(Picture difference descriptions)
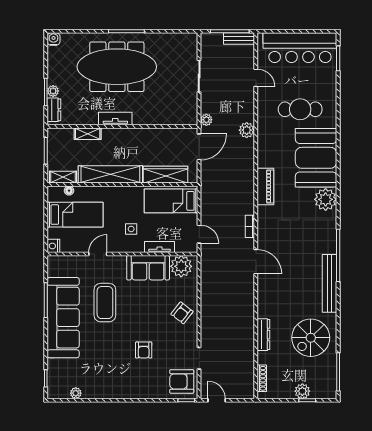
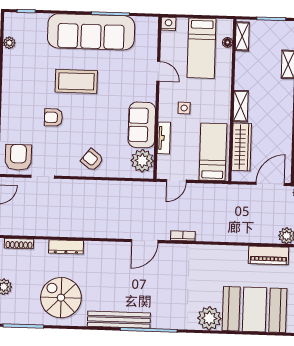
door: (199, 147) -> (270, 184), swing flipped
shelving: (110, 174) -> (241, 106), width x0.45, depth x0.75
piano: (265, 186) -> (269, 255), moved
coffee table: (105, 303) -> (76, 81), moved

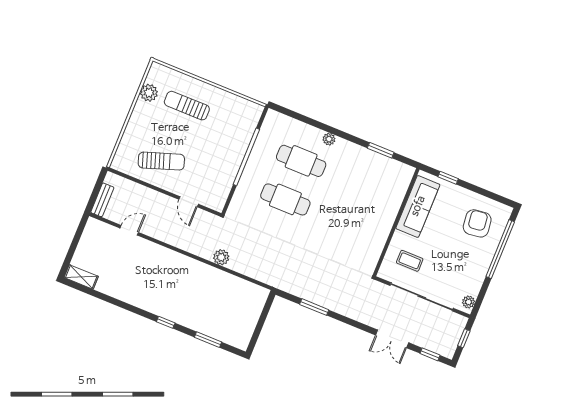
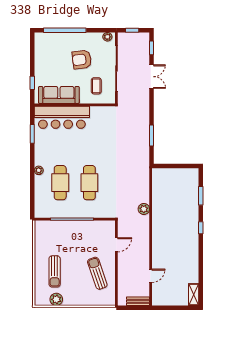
bar counter: (387, 198) -> (62, 117), added
armchair: (477, 223) -> (82, 60), moved
door: (129, 230) -> (151, 276), swing flipped

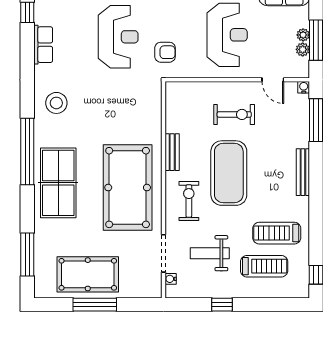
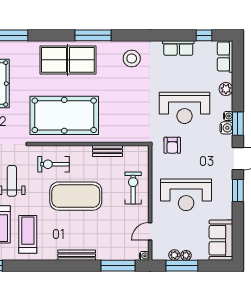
exercise bike: (234, 114) -> (133, 188), moved, turned 180
window: (27, 151) -> (93, 35), width x0.68
bench: (172, 152) -> (107, 151), moved
exercise bike: (189, 201) -> (53, 164), turned 180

TASK TO CARRY OUT →
Each line from the one with "window: (27, 151) -> (93, 35), width x0.68" through the last line of the records must be written out word for word. Include nothing else.

EXPECTED ANSWER →
window: (27, 151) -> (93, 35), width x0.68
bench: (172, 152) -> (107, 151), moved
exercise bike: (189, 201) -> (53, 164), turned 180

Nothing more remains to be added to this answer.